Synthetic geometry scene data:
/---
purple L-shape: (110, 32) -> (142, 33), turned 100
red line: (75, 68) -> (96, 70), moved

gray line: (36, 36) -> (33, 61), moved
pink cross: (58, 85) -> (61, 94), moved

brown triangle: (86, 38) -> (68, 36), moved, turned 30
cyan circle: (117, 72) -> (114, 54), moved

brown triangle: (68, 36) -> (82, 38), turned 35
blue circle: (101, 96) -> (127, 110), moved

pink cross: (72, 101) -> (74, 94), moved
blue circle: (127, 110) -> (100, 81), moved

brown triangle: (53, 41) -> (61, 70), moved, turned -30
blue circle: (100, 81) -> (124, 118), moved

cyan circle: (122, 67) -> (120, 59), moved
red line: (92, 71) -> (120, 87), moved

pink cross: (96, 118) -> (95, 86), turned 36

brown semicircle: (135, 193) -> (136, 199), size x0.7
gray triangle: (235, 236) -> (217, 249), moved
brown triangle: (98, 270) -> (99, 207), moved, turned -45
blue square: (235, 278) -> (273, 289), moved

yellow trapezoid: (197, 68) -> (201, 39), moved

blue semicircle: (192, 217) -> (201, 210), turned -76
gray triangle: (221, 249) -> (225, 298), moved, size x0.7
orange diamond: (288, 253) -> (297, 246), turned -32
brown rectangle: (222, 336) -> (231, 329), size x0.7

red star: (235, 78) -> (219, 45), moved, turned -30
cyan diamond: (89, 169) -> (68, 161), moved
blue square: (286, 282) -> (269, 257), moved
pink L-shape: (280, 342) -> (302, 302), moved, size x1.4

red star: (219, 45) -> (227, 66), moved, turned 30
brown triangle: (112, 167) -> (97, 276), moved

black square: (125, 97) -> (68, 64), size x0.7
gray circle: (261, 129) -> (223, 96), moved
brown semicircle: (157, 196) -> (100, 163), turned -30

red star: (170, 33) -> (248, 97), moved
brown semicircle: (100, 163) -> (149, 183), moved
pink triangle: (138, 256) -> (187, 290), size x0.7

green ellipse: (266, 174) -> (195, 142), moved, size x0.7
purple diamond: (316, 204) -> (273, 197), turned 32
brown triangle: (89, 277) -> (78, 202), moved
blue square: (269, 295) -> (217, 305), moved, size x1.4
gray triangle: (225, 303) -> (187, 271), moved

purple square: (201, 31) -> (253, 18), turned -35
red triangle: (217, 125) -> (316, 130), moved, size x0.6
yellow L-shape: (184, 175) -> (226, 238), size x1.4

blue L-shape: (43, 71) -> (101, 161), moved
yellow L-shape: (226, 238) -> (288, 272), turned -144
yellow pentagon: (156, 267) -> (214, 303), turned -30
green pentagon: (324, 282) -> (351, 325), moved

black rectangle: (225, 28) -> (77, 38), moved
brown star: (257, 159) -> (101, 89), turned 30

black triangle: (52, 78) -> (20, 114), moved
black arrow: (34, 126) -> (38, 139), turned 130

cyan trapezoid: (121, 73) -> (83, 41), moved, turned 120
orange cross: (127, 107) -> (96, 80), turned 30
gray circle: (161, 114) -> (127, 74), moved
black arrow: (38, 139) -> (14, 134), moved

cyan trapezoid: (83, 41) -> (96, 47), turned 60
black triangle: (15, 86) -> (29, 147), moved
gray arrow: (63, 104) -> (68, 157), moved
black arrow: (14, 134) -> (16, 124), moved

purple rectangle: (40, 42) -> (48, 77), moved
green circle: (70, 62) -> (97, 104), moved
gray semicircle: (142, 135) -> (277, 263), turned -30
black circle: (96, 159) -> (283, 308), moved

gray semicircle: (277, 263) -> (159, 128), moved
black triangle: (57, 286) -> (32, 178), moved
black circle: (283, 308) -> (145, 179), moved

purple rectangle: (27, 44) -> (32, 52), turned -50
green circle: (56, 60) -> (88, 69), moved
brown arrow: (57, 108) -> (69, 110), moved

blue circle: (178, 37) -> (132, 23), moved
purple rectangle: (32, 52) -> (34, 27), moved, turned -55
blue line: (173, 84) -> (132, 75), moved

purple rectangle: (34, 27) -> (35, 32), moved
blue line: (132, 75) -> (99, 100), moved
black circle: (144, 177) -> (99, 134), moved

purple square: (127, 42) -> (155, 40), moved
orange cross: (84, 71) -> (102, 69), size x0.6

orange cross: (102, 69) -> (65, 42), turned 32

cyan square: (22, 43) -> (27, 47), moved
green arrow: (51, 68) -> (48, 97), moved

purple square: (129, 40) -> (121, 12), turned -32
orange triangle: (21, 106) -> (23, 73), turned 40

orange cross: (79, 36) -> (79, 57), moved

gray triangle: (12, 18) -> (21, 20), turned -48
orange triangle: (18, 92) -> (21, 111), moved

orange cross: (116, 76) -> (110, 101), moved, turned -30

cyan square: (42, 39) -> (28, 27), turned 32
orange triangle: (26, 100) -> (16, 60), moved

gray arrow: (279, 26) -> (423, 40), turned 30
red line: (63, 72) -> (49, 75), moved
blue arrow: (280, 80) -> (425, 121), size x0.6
\---
Task prompt:
When you output the entries, keep every word exactly as it stands.

Written solution:
purple L-shape: (110, 32) -> (142, 33), turned 100
red line: (75, 68) -> (96, 70), moved

gray line: (36, 36) -> (33, 61), moved
pink cross: (58, 85) -> (61, 94), moved

brown triangle: (86, 38) -> (68, 36), moved, turned 30
cyan circle: (117, 72) -> (114, 54), moved

brown triangle: (68, 36) -> (82, 38), turned 35
blue circle: (101, 96) -> (127, 110), moved

pink cross: (72, 101) -> (74, 94), moved
blue circle: (127, 110) -> (100, 81), moved

brown triangle: (53, 41) -> (61, 70), moved, turned -30
blue circle: (100, 81) -> (124, 118), moved

cyan circle: (122, 67) -> (120, 59), moved
red line: (92, 71) -> (120, 87), moved

pink cross: (96, 118) -> (95, 86), turned 36

brown semicircle: (135, 193) -> (136, 199), size x0.7
gray triangle: (235, 236) -> (217, 249), moved
brown triangle: (98, 270) -> (99, 207), moved, turned -45
blue square: (235, 278) -> (273, 289), moved

yellow trapezoid: (197, 68) -> (201, 39), moved

blue semicircle: (192, 217) -> (201, 210), turned -76
gray triangle: (221, 249) -> (225, 298), moved, size x0.7
orange diamond: (288, 253) -> (297, 246), turned -32
brown rectangle: (222, 336) -> (231, 329), size x0.7

red star: (235, 78) -> (219, 45), moved, turned -30
cyan diamond: (89, 169) -> (68, 161), moved
blue square: (286, 282) -> (269, 257), moved
pink L-shape: (280, 342) -> (302, 302), moved, size x1.4

red star: (219, 45) -> (227, 66), moved, turned 30
brown triangle: (112, 167) -> (97, 276), moved

black square: (125, 97) -> (68, 64), size x0.7
gray circle: (261, 129) -> (223, 96), moved
brown semicircle: (157, 196) -> (100, 163), turned -30

red star: (170, 33) -> (248, 97), moved
brown semicircle: (100, 163) -> (149, 183), moved
pink triangle: (138, 256) -> (187, 290), size x0.7

green ellipse: (266, 174) -> (195, 142), moved, size x0.7
purple diamond: (316, 204) -> (273, 197), turned 32
brown triangle: (89, 277) -> (78, 202), moved
blue square: (269, 295) -> (217, 305), moved, size x1.4
gray triangle: (225, 303) -> (187, 271), moved

purple square: (201, 31) -> (253, 18), turned -35
red triangle: (217, 125) -> (316, 130), moved, size x0.6
yellow L-shape: (184, 175) -> (226, 238), size x1.4

blue L-shape: (43, 71) -> (101, 161), moved
yellow L-shape: (226, 238) -> (288, 272), turned -144
yellow pentagon: (156, 267) -> (214, 303), turned -30
green pentagon: (324, 282) -> (351, 325), moved

black rectangle: (225, 28) -> (77, 38), moved
brown star: (257, 159) -> (101, 89), turned 30

black triangle: (52, 78) -> (20, 114), moved
black arrow: (34, 126) -> (38, 139), turned 130

cyan trapezoid: (121, 73) -> (83, 41), moved, turned 120
orange cross: (127, 107) -> (96, 80), turned 30
gray circle: (161, 114) -> (127, 74), moved
black arrow: (38, 139) -> (14, 134), moved

cyan trapezoid: (83, 41) -> (96, 47), turned 60
black triangle: (15, 86) -> (29, 147), moved
gray arrow: (63, 104) -> (68, 157), moved
black arrow: (14, 134) -> (16, 124), moved

purple rectangle: (40, 42) -> (48, 77), moved
green circle: (70, 62) -> (97, 104), moved
gray semicircle: (142, 135) -> (277, 263), turned -30
black circle: (96, 159) -> (283, 308), moved

gray semicircle: (277, 263) -> (159, 128), moved
black triangle: (57, 286) -> (32, 178), moved
black circle: (283, 308) -> (145, 179), moved

purple rectangle: (27, 44) -> (32, 52), turned -50
green circle: (56, 60) -> (88, 69), moved
brown arrow: (57, 108) -> (69, 110), moved

blue circle: (178, 37) -> (132, 23), moved
purple rectangle: (32, 52) -> (34, 27), moved, turned -55
blue line: (173, 84) -> (132, 75), moved

purple rectangle: (34, 27) -> (35, 32), moved
blue line: (132, 75) -> (99, 100), moved
black circle: (144, 177) -> (99, 134), moved

purple square: (127, 42) -> (155, 40), moved
orange cross: (84, 71) -> (102, 69), size x0.6

orange cross: (102, 69) -> (65, 42), turned 32

cyan square: (22, 43) -> (27, 47), moved
green arrow: (51, 68) -> (48, 97), moved

purple square: (129, 40) -> (121, 12), turned -32
orange triangle: (21, 106) -> (23, 73), turned 40

orange cross: (79, 36) -> (79, 57), moved

gray triangle: (12, 18) -> (21, 20), turned -48
orange triangle: (18, 92) -> (21, 111), moved

orange cross: (116, 76) -> (110, 101), moved, turned -30

cyan square: (42, 39) -> (28, 27), turned 32
orange triangle: (26, 100) -> (16, 60), moved

gray arrow: (279, 26) -> (423, 40), turned 30
red line: (63, 72) -> (49, 75), moved
blue arrow: (280, 80) -> (425, 121), size x0.6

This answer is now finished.